Work to complete | Any picture in the listing is left out of the copy; all else is duplicated exactly.

Material for this exercise |

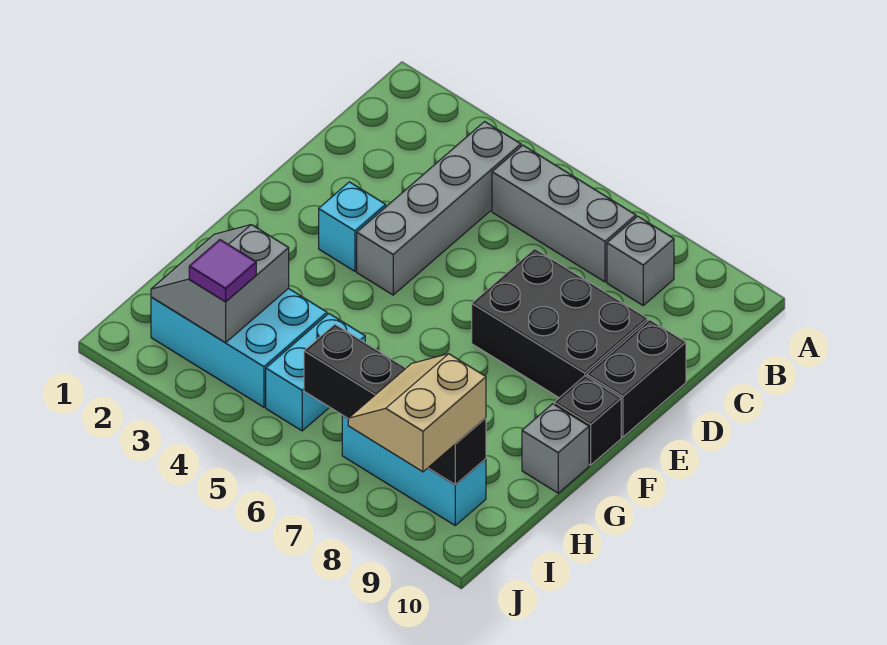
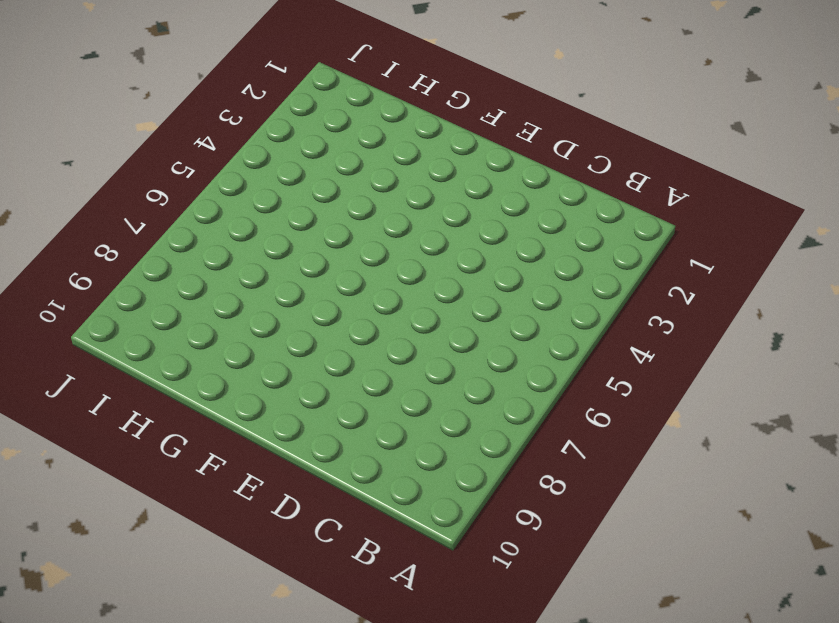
none -> grey brick B4:E4 level 1
none -> grey brick B5:B7 level 1
none -> grey brick B8 level 1

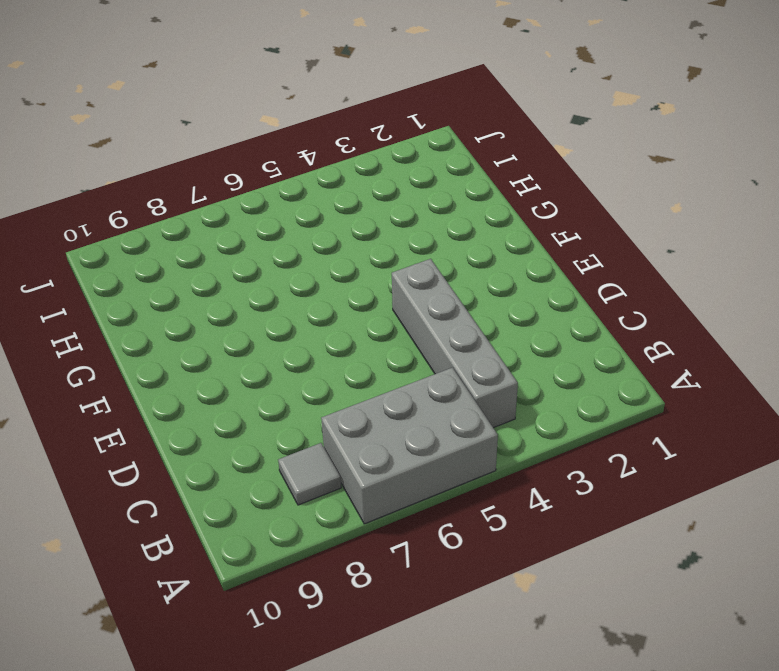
grey brick A5:B7 level 1 -> grey brick B5:B7 level 1
grey tile B8 level 1 -> grey brick B8 level 1
none -> black brick D7:E9 level 1
none -> black brick D10:E10 level 1
none -> cyan brick E3 level 1

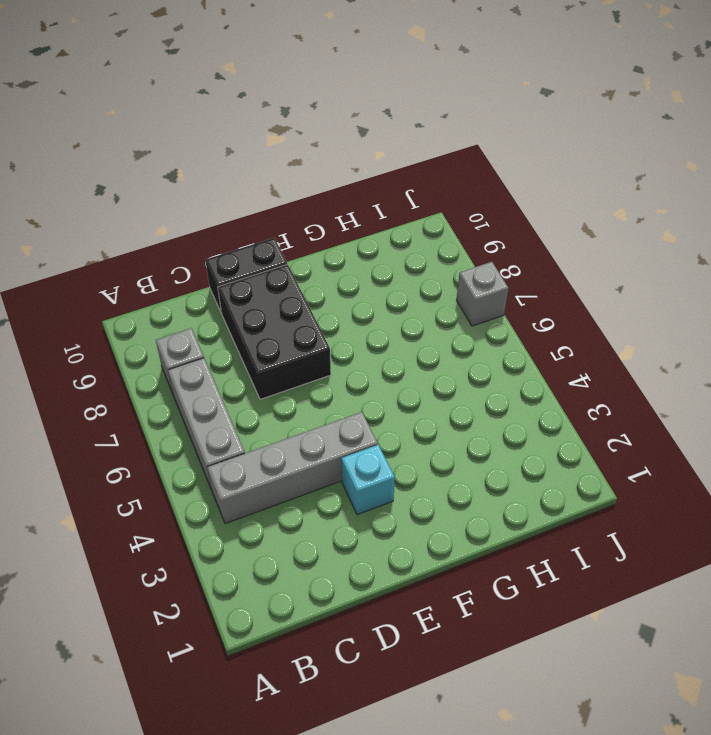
grey brick J7 level 1 -> grey brick G10 level 1
none -> black brick F10 level 1
none -> cyan brick H2:I4 level 1
none -> cyan brick H5:I5 level 1

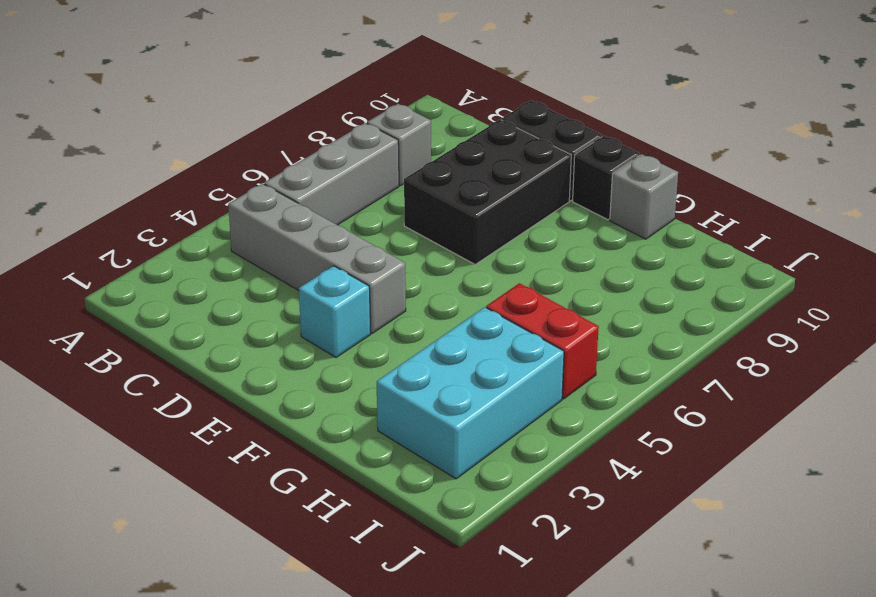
red brick H5:I5 level 1 -> cyan brick H5:I5 level 1
none -> cyan brick I7:I9 level 1
none -> grey slope H2:I3 level 2 top 3
none -> black brick I6:I9 level 2

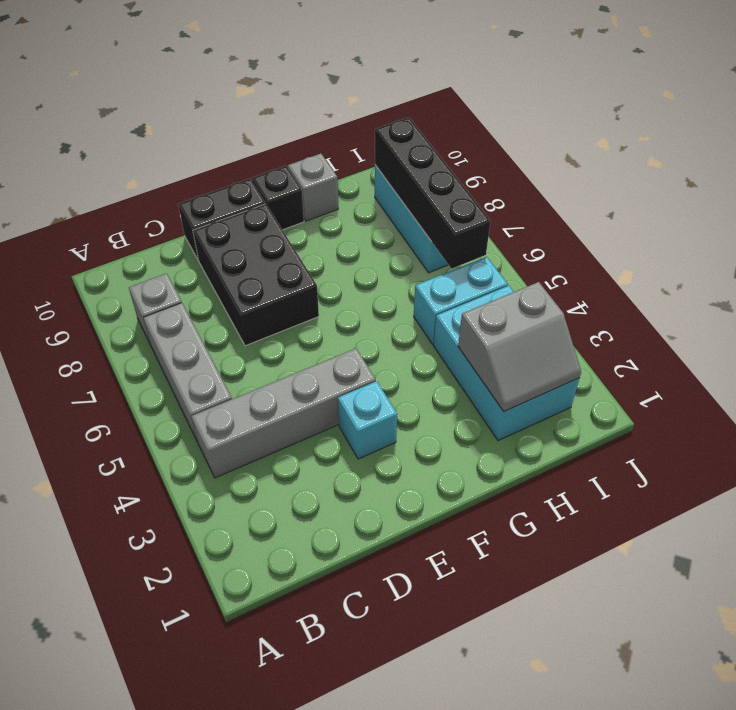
none -> purple tile I3 level 3
none -> tan slope I8:J9 level 3 top 9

Exercise response |
none -> grey brick B4:E4 level 1
none -> grey brick B5:B7 level 1
none -> grey brick B8 level 1

grey brick A5:B7 level 1 -> grey brick B5:B7 level 1
grey tile B8 level 1 -> grey brick B8 level 1
none -> black brick D7:E9 level 1
none -> black brick D10:E10 level 1
none -> cyan brick E3 level 1

grey brick J7 level 1 -> grey brick G10 level 1
none -> black brick F10 level 1
none -> cyan brick H2:I4 level 1
none -> cyan brick H5:I5 level 1

red brick H5:I5 level 1 -> cyan brick H5:I5 level 1
none -> cyan brick I7:I9 level 1
none -> grey slope H2:I3 level 2 top 3
none -> black brick I6:I9 level 2

none -> purple tile I3 level 3
none -> tan slope I8:J9 level 3 top 9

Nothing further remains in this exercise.